> [GOAL OF THE EXERCISE]
Copy out every line of the items that contains the string "acciaccatura", treating uppercase and lowercase as different.

> [AVAILABLE RECORDS]
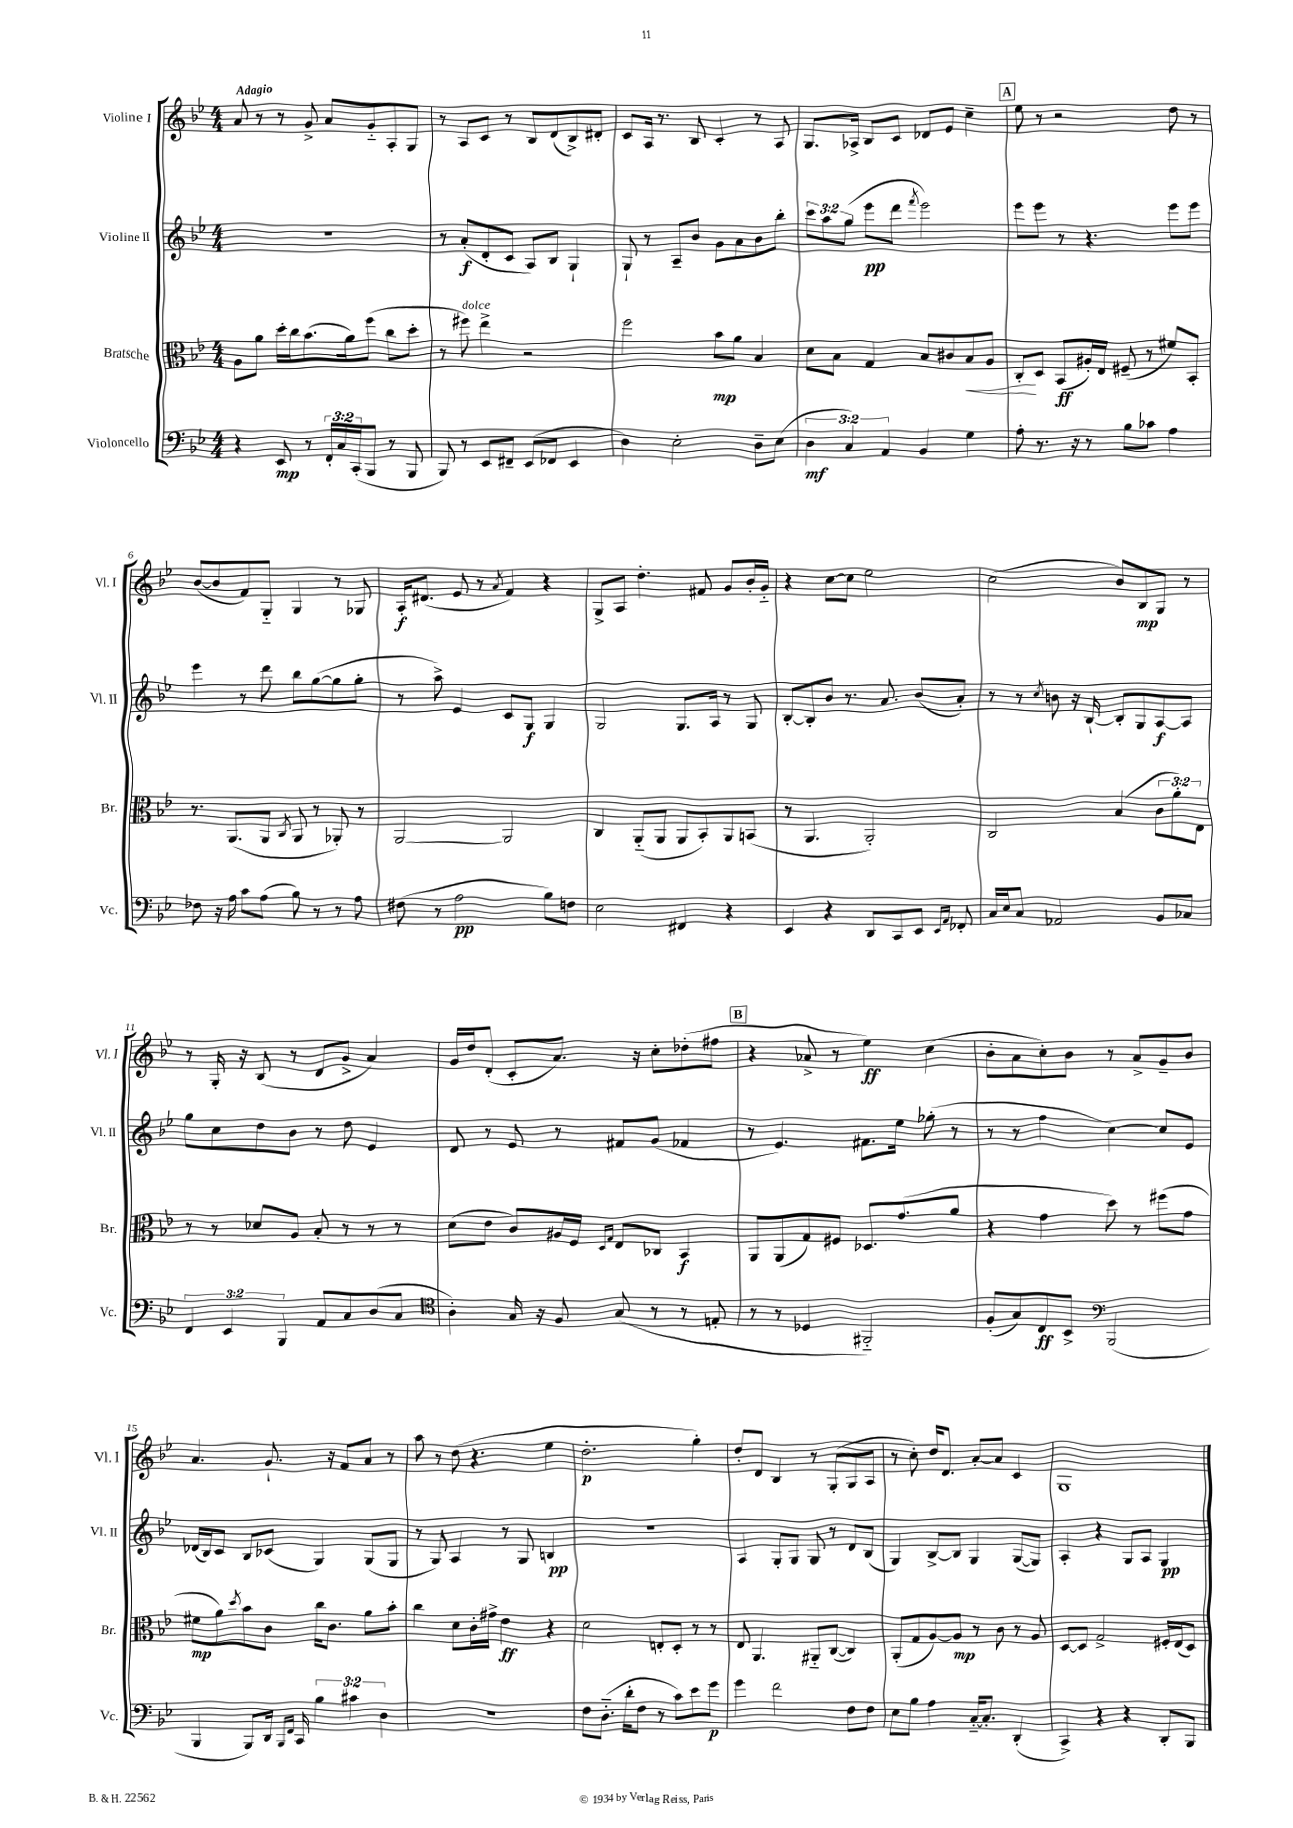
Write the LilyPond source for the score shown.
...
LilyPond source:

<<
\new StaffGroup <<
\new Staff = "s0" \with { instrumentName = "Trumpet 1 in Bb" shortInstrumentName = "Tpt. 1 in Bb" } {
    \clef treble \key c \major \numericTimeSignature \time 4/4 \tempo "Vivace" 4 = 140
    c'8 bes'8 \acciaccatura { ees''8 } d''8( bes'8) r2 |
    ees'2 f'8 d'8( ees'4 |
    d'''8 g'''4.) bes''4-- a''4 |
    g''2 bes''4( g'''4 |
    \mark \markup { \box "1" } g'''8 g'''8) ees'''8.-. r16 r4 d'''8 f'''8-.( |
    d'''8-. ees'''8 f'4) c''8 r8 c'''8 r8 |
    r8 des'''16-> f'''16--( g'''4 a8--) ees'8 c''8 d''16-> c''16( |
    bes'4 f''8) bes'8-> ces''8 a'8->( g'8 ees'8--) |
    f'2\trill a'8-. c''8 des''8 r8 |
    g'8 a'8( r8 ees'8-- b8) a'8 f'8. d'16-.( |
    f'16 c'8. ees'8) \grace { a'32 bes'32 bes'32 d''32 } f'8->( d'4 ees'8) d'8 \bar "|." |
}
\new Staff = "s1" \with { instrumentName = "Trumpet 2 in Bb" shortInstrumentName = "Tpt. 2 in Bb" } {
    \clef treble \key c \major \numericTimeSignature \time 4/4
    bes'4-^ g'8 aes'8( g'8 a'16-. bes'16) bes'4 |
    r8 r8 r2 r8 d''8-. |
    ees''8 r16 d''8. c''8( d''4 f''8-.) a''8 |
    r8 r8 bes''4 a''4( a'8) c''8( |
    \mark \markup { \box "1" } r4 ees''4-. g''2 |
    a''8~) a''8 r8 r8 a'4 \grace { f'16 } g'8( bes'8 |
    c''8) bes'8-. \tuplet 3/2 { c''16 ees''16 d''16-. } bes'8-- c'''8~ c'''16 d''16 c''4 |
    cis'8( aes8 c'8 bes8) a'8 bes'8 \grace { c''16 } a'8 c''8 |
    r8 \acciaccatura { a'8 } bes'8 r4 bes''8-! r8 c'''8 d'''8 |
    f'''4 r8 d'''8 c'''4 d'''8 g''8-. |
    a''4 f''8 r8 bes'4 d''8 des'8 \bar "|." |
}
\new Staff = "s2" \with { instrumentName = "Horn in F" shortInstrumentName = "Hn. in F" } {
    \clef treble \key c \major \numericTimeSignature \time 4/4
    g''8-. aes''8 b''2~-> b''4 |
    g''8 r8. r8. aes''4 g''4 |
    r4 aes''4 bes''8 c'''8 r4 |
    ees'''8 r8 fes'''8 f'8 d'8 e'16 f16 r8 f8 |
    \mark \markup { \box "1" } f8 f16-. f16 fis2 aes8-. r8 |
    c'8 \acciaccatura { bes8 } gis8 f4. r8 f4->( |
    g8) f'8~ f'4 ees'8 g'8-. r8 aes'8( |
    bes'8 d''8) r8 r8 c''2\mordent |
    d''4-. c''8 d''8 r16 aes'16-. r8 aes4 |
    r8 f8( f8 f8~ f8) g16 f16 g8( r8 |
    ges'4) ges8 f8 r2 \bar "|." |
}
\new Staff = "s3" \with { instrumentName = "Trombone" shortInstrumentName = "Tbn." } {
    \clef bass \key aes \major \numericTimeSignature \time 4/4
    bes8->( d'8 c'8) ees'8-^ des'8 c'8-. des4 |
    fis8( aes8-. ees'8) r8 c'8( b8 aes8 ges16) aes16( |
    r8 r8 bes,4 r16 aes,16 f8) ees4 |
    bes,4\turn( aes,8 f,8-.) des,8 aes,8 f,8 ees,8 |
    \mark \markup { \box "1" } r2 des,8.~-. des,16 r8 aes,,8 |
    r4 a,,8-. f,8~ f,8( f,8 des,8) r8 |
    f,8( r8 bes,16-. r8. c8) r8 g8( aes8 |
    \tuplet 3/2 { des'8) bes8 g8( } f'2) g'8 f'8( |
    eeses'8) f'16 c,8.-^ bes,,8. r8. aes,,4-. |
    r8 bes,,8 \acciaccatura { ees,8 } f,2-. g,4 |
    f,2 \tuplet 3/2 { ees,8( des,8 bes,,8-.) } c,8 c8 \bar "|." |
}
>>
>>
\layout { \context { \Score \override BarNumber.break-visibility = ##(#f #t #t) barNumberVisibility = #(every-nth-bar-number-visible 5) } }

> [WRITTEN SOLUTION]
    c'8 bes'8 \acciaccatura { ees''8 } d''8( bes'8) r2 |
    r8 \acciaccatura { a'8 } bes'8 r4 bes''8-! r8 c'''8 d'''8 |
    c'8 \acciaccatura { bes8 } gis8 f4. r8 f4->( |
    r8 bes,,8 \acciaccatura { ees,8 } f,2-. g,4 |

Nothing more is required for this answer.